(INSTRUCTION) Write out each line of the entries below that holds the word "brown".

(Records from a data source)
● ● ● ● ● ● ●

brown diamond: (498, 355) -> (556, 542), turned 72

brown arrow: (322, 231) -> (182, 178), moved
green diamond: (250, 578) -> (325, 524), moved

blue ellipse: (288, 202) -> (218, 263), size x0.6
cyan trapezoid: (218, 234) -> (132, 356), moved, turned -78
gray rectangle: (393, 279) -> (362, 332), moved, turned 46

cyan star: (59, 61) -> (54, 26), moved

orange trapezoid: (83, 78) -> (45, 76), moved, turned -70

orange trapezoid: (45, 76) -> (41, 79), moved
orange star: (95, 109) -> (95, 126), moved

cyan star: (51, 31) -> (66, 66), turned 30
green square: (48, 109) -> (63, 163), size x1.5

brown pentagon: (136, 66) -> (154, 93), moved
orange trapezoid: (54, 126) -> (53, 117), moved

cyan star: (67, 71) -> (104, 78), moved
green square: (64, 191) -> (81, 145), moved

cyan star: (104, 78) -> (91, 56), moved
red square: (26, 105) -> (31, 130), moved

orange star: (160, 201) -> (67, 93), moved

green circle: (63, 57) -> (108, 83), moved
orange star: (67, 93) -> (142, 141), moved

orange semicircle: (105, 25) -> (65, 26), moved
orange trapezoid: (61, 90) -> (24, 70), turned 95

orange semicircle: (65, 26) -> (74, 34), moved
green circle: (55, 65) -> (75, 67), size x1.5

● ● ● ● ● ● ●

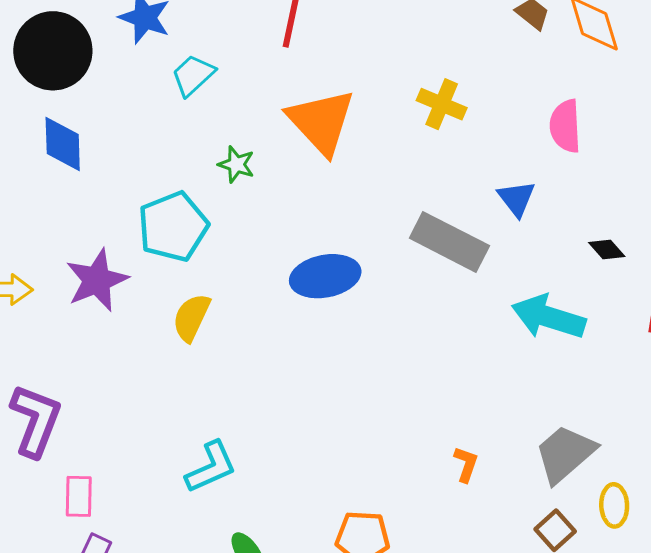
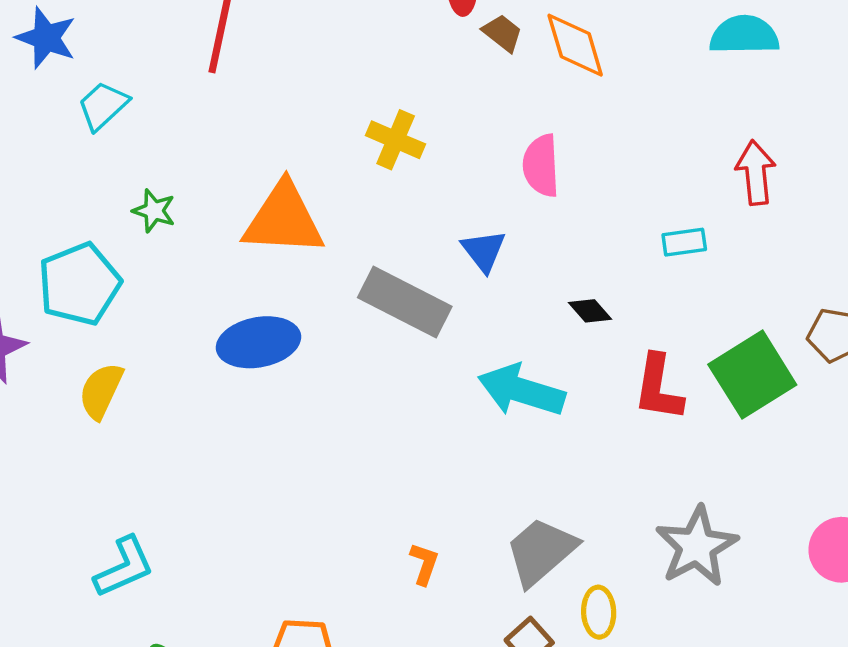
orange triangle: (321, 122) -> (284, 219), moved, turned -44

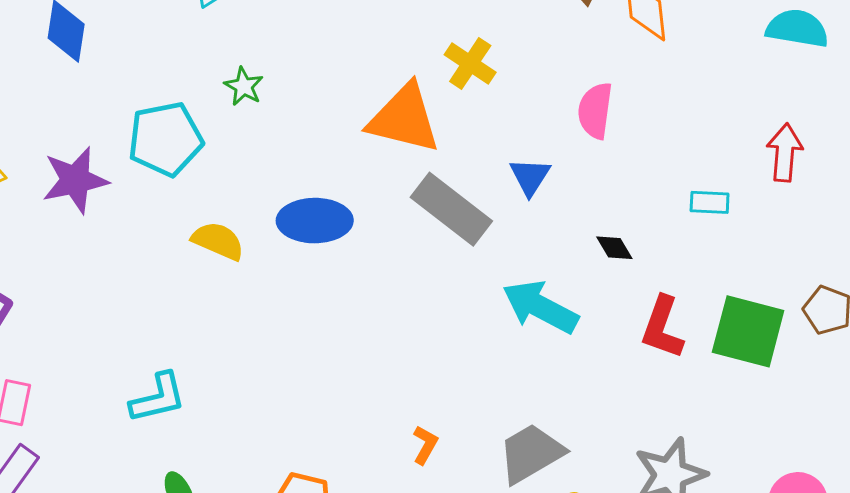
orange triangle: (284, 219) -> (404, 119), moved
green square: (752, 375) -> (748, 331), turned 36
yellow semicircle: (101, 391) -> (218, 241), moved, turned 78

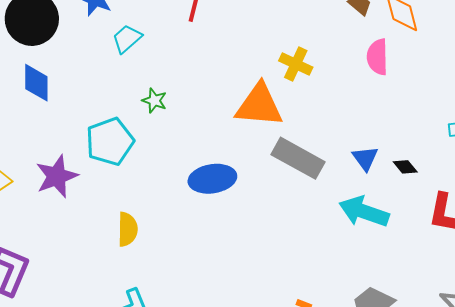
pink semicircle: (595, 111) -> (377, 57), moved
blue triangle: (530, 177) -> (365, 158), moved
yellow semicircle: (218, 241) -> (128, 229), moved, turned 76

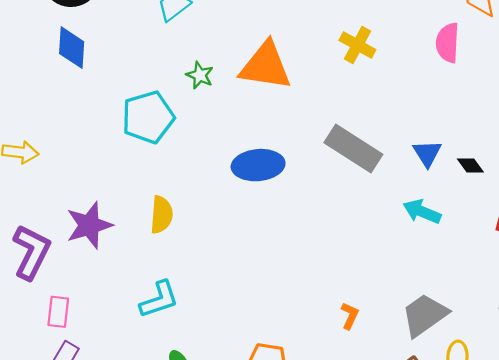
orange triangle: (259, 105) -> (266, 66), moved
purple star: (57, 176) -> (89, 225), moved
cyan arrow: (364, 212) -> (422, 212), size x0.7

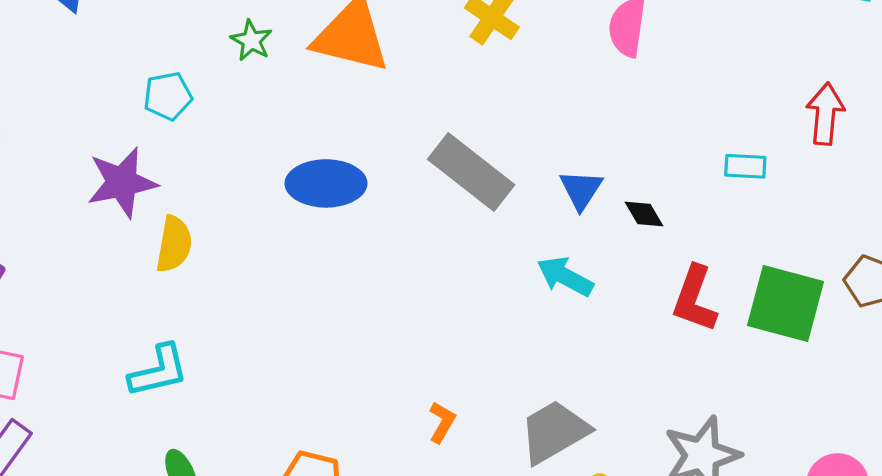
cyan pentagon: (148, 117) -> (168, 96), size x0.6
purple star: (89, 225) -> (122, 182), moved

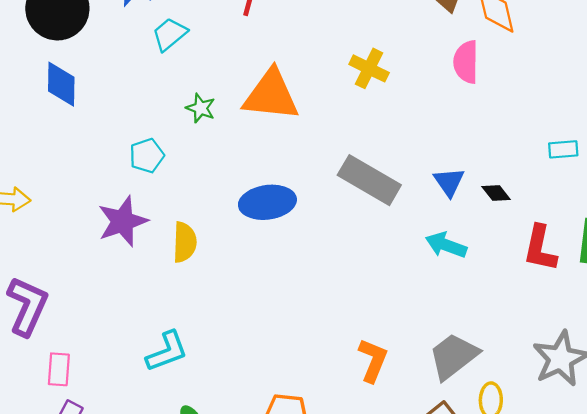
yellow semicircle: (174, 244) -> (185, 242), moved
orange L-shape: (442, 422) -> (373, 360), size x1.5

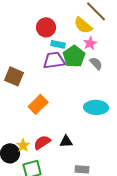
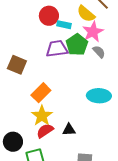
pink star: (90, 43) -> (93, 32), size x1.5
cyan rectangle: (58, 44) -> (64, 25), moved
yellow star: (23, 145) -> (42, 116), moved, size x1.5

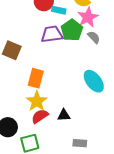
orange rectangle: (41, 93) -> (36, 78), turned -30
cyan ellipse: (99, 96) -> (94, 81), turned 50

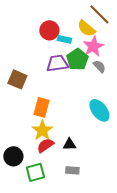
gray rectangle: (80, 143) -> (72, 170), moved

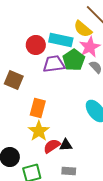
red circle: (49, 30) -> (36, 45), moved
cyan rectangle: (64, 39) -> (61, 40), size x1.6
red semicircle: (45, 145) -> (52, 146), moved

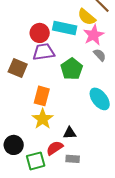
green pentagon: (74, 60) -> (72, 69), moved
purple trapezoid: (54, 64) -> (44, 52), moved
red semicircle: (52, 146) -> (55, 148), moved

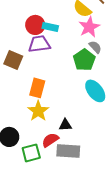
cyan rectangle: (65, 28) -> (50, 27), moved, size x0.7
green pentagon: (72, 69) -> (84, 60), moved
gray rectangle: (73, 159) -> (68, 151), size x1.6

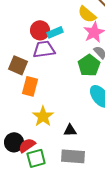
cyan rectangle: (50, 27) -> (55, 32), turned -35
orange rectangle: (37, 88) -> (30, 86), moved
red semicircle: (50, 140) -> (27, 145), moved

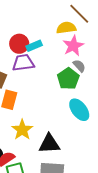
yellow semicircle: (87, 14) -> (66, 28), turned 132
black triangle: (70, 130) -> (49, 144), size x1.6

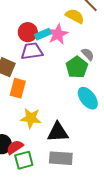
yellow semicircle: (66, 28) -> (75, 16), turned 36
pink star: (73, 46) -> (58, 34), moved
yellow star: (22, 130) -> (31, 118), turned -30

● ● ● ● ● ● ●

(FINISHED TASK)
brown diamond: (498, 355) -> (556, 542), turned 72
brown arrow: (322, 231) -> (182, 178), moved
brown pentagon: (136, 66) -> (154, 93), moved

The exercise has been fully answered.